→ **Problem**
Your answer must consist solely of the line containing "IC2 pin in-: N2 -> N24" and all subsequent lines through the end of the entries, reproduced exactly.

→ **Record set**
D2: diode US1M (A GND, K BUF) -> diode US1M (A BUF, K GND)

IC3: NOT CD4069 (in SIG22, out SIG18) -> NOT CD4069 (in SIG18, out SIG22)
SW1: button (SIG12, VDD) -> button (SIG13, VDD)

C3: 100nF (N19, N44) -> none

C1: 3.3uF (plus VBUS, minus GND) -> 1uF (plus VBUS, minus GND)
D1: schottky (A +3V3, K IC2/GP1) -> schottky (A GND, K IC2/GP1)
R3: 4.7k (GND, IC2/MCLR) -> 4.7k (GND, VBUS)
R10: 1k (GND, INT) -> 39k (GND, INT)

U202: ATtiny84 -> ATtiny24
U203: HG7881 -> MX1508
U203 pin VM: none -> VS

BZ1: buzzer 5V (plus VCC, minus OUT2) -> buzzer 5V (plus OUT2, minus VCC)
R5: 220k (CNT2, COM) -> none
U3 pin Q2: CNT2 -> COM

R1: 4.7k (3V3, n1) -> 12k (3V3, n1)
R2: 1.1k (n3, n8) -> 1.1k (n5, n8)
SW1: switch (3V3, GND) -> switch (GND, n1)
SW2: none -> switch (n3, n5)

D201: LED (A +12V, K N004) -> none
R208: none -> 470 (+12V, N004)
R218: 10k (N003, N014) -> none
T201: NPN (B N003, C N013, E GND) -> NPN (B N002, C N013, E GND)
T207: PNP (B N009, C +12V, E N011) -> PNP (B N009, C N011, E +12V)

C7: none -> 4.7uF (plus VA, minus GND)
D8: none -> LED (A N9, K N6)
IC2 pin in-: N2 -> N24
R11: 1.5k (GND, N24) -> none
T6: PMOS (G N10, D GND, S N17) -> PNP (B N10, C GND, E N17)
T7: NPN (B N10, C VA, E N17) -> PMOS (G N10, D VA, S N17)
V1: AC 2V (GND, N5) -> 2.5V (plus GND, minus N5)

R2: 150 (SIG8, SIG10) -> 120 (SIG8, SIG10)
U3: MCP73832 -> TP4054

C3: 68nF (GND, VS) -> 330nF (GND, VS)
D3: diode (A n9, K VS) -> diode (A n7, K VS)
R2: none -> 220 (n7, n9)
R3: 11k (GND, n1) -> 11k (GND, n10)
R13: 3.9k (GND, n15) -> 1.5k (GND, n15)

→ **Result for this exercise**
IC2 pin in-: N2 -> N24
R11: 1.5k (GND, N24) -> none
T6: PMOS (G N10, D GND, S N17) -> PNP (B N10, C GND, E N17)
T7: NPN (B N10, C VA, E N17) -> PMOS (G N10, D VA, S N17)
V1: AC 2V (GND, N5) -> 2.5V (plus GND, minus N5)

R2: 150 (SIG8, SIG10) -> 120 (SIG8, SIG10)
U3: MCP73832 -> TP4054

C3: 68nF (GND, VS) -> 330nF (GND, VS)
D3: diode (A n9, K VS) -> diode (A n7, K VS)
R2: none -> 220 (n7, n9)
R3: 11k (GND, n1) -> 11k (GND, n10)
R13: 3.9k (GND, n15) -> 1.5k (GND, n15)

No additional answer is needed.